PROBLEM -
Copy out each line below that contains the string "kern", matching its case exactly.

RECORDS -
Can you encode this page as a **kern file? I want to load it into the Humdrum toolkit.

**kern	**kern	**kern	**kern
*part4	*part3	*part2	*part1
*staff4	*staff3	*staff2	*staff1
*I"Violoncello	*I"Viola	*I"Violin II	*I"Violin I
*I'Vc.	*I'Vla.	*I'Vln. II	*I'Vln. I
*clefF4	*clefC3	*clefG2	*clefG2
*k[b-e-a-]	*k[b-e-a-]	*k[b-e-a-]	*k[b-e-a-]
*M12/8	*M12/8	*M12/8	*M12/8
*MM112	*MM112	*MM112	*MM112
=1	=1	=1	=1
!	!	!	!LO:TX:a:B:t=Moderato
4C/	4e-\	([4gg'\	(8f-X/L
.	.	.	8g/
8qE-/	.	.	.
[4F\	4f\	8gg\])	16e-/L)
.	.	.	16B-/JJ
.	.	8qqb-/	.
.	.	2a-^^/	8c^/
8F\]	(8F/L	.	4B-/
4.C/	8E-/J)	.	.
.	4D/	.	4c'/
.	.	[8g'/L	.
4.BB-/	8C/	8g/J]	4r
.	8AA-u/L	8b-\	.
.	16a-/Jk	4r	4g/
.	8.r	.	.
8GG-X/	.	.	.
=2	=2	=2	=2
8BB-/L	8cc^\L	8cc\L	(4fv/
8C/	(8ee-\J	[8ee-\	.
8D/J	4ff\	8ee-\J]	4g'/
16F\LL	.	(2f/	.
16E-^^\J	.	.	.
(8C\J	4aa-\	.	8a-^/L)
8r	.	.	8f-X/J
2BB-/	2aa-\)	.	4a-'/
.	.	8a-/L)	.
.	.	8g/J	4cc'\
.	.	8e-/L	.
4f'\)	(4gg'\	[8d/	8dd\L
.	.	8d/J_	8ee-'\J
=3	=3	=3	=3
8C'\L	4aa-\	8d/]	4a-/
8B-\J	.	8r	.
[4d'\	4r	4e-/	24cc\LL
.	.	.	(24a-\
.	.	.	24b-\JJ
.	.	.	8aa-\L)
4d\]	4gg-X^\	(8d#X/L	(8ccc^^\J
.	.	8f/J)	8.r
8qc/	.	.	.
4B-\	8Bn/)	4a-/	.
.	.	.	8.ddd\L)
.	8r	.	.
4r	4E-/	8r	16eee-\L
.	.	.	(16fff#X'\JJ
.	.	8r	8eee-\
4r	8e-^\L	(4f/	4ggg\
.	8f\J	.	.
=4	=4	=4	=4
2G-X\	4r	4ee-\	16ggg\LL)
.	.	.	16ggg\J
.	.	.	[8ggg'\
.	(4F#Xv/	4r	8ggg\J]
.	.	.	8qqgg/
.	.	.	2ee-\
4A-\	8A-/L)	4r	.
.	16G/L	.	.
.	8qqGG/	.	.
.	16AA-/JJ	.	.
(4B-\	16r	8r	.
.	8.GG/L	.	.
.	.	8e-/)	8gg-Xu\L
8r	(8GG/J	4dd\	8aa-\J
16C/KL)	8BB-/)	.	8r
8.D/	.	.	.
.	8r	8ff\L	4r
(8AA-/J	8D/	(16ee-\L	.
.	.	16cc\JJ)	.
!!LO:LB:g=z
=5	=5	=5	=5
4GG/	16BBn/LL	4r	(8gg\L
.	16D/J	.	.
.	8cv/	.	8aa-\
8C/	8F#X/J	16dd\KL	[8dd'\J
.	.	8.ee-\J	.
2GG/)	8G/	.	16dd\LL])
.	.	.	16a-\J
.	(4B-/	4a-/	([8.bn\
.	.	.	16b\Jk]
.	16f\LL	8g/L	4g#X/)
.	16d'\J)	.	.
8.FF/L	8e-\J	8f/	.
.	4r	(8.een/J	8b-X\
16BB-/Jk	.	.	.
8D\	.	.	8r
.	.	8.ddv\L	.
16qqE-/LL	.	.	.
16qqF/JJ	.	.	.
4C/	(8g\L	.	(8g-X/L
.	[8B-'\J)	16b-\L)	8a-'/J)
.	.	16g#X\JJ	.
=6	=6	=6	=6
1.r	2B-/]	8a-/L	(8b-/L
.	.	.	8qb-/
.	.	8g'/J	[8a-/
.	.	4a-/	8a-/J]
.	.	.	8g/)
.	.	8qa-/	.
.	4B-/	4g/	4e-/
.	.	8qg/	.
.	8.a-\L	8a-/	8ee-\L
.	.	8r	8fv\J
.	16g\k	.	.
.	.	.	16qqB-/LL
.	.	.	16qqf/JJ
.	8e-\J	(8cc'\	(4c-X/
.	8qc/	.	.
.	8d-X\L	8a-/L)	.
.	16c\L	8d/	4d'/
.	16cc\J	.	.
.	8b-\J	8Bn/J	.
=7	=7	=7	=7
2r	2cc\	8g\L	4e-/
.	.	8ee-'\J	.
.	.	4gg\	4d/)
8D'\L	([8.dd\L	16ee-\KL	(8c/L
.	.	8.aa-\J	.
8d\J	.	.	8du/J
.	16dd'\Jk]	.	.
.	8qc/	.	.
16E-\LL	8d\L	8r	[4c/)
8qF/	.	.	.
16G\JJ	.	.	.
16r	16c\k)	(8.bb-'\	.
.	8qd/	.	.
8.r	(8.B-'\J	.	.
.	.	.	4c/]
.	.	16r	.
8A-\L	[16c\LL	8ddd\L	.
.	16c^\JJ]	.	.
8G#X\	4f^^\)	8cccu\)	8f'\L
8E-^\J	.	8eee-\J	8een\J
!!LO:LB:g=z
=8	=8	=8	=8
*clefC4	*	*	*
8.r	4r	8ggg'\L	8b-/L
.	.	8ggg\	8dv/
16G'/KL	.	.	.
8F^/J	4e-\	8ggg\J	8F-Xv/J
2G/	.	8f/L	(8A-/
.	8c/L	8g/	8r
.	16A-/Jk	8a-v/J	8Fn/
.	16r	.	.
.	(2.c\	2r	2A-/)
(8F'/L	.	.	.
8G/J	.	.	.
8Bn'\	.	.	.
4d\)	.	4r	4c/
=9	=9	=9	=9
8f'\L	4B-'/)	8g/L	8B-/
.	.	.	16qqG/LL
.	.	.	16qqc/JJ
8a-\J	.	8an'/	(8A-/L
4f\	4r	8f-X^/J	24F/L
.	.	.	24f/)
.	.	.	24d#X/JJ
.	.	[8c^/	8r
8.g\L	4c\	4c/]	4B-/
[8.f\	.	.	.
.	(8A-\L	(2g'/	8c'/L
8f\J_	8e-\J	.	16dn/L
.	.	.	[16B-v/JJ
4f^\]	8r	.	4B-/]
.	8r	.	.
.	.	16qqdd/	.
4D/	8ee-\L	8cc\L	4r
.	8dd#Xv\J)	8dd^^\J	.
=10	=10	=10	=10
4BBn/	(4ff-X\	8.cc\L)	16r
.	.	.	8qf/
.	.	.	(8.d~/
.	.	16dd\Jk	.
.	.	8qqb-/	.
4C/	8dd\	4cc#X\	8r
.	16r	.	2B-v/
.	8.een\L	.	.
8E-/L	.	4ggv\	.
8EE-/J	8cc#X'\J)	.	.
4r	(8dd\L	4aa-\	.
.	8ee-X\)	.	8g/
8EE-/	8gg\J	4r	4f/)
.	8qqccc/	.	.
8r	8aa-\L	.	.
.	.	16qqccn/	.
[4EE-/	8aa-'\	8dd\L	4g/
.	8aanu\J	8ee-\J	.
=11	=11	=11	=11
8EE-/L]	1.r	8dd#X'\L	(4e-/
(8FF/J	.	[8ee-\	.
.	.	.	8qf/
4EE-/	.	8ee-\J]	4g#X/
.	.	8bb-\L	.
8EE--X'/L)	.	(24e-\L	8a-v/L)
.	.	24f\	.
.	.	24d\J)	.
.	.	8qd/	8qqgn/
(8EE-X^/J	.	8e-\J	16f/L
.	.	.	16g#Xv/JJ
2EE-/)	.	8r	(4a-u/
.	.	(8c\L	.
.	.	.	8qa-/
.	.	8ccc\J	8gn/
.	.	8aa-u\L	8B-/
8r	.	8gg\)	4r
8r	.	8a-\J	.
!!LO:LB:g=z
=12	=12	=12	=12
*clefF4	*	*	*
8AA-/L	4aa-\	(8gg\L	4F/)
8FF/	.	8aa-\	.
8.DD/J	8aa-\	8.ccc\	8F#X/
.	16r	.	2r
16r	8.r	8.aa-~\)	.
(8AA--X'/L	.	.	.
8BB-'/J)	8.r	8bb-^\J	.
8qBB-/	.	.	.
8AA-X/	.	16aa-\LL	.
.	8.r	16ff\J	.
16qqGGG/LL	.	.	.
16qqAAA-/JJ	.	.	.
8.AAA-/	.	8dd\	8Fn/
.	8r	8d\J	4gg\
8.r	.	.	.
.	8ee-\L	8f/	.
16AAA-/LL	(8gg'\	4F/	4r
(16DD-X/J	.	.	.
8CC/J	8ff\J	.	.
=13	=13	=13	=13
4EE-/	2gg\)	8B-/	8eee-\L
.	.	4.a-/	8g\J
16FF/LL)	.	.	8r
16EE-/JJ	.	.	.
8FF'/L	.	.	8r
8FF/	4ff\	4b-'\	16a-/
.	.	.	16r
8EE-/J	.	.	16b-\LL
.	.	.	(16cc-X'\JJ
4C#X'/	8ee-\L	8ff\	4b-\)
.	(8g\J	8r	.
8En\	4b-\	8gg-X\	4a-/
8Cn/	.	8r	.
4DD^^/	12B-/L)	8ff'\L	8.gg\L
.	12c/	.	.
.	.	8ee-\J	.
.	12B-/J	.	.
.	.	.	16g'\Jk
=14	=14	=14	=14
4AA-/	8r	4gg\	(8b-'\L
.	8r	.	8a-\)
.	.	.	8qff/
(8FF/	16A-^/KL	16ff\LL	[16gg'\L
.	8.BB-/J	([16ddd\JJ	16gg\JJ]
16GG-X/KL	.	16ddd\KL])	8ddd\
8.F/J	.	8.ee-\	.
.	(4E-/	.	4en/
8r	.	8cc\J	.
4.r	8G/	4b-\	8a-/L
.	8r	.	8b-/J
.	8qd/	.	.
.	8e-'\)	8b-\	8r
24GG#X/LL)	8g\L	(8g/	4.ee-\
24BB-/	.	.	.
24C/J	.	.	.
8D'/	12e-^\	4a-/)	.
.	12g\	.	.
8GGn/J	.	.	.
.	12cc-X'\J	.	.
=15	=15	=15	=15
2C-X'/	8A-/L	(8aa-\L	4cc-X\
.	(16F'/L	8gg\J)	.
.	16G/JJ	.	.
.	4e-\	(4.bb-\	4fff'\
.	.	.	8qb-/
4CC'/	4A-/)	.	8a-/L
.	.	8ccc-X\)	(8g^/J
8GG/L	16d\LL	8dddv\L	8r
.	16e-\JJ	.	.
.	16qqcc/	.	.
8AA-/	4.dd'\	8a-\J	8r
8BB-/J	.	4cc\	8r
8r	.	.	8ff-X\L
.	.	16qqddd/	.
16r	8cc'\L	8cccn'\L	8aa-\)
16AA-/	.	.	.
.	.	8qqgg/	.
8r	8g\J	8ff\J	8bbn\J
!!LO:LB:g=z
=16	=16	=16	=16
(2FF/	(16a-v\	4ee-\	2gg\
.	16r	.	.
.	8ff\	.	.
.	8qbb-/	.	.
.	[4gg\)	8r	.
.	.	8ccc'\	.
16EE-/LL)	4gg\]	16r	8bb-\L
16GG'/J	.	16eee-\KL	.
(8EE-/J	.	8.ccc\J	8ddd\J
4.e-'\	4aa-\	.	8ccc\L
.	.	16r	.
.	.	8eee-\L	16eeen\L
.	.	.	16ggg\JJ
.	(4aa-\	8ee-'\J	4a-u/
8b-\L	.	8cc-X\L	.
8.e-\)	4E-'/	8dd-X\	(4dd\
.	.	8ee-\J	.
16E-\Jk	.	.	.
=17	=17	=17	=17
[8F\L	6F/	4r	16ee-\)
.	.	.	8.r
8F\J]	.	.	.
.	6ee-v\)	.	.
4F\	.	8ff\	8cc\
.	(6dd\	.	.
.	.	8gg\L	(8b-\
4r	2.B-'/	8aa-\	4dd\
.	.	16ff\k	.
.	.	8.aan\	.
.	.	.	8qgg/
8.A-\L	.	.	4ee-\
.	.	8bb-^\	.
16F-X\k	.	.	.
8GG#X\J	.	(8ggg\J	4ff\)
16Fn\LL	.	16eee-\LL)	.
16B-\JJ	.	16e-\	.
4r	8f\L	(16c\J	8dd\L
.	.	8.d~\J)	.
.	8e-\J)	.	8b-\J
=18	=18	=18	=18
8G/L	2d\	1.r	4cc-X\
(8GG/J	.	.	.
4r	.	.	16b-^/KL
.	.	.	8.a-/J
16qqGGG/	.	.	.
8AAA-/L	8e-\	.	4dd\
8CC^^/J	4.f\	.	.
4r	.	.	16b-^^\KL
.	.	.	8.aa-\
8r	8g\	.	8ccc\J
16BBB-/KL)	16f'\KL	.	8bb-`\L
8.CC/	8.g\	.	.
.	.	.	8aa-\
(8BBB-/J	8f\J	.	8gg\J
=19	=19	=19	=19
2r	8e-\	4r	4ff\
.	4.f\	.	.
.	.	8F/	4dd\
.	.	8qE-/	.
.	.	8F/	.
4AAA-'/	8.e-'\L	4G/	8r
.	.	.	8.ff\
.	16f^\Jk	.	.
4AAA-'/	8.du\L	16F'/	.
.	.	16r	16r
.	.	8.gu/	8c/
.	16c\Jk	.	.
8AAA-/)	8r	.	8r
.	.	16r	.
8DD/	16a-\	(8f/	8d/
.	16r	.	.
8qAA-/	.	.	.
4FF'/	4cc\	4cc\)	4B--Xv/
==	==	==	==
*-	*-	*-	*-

TASK SOLUTION -
Can you encode this page as a **kern file? I want to load it into the Humdrum toolkit.
**kern	**kern	**kern	**kern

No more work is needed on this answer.